TASK DETAILS => Write out, word for word, every line from the one containing "(637, 395) = (1046, 343): brown" through the last line of the records below, both ends included.

Dataset records:
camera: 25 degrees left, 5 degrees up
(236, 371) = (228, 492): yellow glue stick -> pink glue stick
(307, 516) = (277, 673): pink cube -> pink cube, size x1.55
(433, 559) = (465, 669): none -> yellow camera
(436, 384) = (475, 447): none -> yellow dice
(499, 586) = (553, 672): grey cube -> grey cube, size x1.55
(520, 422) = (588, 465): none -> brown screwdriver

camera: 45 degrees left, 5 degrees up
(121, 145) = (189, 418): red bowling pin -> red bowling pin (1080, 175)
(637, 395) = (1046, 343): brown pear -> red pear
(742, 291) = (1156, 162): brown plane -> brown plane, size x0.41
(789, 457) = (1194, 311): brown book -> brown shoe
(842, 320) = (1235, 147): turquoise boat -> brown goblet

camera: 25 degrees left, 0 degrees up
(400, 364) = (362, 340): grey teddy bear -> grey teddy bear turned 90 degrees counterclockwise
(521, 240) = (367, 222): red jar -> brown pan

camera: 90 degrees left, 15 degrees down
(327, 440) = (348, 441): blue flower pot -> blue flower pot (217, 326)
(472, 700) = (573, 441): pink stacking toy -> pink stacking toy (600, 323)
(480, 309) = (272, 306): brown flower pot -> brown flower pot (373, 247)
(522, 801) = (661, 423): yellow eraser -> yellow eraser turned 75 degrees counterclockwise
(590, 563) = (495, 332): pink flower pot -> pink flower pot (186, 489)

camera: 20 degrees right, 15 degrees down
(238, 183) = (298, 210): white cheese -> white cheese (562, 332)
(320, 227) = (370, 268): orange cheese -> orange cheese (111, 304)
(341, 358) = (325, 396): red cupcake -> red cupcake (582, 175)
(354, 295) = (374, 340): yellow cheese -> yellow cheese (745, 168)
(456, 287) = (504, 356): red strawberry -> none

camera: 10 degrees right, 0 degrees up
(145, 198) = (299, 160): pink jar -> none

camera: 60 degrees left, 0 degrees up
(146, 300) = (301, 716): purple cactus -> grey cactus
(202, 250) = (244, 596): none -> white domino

RESPONSE TO THIS EXERCISE =>
(637, 395) = (1046, 343): brown pear -> red pear
(742, 291) = (1156, 162): brown plane -> brown plane, size x0.41
(789, 457) = (1194, 311): brown book -> brown shoe
(842, 320) = (1235, 147): turquoise boat -> brown goblet

camera: 25 degrees left, 0 degrees up
(400, 364) = (362, 340): grey teddy bear -> grey teddy bear turned 90 degrees counterclockwise
(521, 240) = (367, 222): red jar -> brown pan

camera: 90 degrees left, 15 degrees down
(327, 440) = (348, 441): blue flower pot -> blue flower pot (217, 326)
(472, 700) = (573, 441): pink stacking toy -> pink stacking toy (600, 323)
(480, 309) = (272, 306): brown flower pot -> brown flower pot (373, 247)
(522, 801) = (661, 423): yellow eraser -> yellow eraser turned 75 degrees counterclockwise
(590, 563) = (495, 332): pink flower pot -> pink flower pot (186, 489)

camera: 20 degrees right, 15 degrees down
(238, 183) = (298, 210): white cheese -> white cheese (562, 332)
(320, 227) = (370, 268): orange cheese -> orange cheese (111, 304)
(341, 358) = (325, 396): red cupcake -> red cupcake (582, 175)
(354, 295) = (374, 340): yellow cheese -> yellow cheese (745, 168)
(456, 287) = (504, 356): red strawberry -> none

camera: 10 degrees right, 0 degrees up
(145, 198) = (299, 160): pink jar -> none

camera: 60 degrees left, 0 degrees up
(146, 300) = (301, 716): purple cactus -> grey cactus
(202, 250) = (244, 596): none -> white domino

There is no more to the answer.